--- EXERCISE DATA Enclosed Below ---
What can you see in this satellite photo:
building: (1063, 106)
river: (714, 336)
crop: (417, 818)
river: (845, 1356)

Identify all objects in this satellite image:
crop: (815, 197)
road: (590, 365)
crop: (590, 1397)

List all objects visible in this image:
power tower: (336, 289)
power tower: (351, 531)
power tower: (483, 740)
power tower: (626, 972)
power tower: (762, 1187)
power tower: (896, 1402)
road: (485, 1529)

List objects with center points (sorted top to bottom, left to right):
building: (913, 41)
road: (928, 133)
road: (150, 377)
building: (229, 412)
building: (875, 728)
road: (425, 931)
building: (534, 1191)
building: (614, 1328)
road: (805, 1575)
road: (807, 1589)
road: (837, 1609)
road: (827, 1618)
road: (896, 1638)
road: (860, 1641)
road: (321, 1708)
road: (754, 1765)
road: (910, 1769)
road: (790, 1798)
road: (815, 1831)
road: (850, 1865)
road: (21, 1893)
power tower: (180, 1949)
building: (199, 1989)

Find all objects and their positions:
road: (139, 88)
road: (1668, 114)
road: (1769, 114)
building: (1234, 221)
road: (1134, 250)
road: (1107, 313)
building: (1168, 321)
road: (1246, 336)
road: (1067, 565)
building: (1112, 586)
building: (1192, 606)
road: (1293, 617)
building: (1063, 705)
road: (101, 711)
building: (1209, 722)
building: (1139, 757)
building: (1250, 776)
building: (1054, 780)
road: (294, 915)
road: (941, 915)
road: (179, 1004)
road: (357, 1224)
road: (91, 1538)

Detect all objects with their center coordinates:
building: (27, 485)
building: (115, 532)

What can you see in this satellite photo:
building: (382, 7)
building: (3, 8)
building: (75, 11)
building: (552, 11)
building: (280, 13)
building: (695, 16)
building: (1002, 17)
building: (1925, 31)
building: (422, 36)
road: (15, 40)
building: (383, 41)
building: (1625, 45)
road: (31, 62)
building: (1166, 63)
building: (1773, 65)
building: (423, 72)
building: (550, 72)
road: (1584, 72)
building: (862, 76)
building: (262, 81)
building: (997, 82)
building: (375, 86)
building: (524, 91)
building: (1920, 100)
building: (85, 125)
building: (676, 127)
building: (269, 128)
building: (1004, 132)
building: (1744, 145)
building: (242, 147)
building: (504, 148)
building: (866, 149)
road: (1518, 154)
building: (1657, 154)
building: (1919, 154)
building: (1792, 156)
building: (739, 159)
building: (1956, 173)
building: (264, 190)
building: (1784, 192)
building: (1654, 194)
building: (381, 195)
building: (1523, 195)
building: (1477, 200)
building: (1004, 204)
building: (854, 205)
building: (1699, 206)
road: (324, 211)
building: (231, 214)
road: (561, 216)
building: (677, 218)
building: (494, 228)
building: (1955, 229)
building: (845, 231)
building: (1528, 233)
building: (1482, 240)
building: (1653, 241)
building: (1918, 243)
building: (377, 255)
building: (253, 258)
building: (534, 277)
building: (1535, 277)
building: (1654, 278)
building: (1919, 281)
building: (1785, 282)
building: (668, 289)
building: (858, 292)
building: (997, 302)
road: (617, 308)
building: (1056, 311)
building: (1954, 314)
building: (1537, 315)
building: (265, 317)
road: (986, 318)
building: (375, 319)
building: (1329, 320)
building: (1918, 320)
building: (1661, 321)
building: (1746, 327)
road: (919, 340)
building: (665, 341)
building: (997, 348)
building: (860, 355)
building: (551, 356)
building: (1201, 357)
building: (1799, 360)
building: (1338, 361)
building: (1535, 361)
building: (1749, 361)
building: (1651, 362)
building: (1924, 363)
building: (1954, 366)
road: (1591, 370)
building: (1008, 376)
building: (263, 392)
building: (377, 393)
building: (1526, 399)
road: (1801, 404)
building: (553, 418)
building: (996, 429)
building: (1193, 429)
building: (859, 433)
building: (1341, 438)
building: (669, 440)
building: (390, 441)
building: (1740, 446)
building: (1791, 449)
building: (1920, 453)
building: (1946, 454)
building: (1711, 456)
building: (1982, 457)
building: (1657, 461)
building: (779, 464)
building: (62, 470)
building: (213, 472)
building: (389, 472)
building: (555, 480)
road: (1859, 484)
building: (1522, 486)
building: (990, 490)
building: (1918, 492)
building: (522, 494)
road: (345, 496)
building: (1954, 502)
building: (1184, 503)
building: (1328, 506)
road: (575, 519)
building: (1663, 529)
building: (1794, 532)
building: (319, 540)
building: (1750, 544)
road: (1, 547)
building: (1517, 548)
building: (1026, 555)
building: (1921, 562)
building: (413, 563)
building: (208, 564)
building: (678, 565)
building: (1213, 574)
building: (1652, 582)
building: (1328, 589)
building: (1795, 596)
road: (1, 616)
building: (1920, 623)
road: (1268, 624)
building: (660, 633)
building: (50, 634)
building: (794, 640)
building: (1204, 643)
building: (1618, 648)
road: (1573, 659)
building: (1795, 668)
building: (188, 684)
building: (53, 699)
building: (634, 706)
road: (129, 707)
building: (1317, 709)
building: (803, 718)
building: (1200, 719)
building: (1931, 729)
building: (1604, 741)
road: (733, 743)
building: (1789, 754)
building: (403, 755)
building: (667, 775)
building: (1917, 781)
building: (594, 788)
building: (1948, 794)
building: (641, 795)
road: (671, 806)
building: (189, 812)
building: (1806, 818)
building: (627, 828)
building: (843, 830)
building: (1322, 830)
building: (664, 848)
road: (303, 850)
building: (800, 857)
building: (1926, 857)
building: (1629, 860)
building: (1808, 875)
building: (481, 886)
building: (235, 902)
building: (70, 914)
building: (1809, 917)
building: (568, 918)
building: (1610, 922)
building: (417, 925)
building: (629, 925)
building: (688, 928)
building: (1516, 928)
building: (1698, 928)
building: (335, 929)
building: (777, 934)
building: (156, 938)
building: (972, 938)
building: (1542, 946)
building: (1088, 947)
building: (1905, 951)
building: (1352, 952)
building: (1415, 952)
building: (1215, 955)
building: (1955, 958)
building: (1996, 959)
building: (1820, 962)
--- End of Enclosed EXERCISE DATA ---
**WORK INSTRUCTION:** Please copy out each line of the data in which the word "tower" occurs.

**SOLVED PROBLEM:**
power tower: (336, 289)
power tower: (351, 531)
power tower: (483, 740)
power tower: (626, 972)
power tower: (762, 1187)
power tower: (896, 1402)
power tower: (180, 1949)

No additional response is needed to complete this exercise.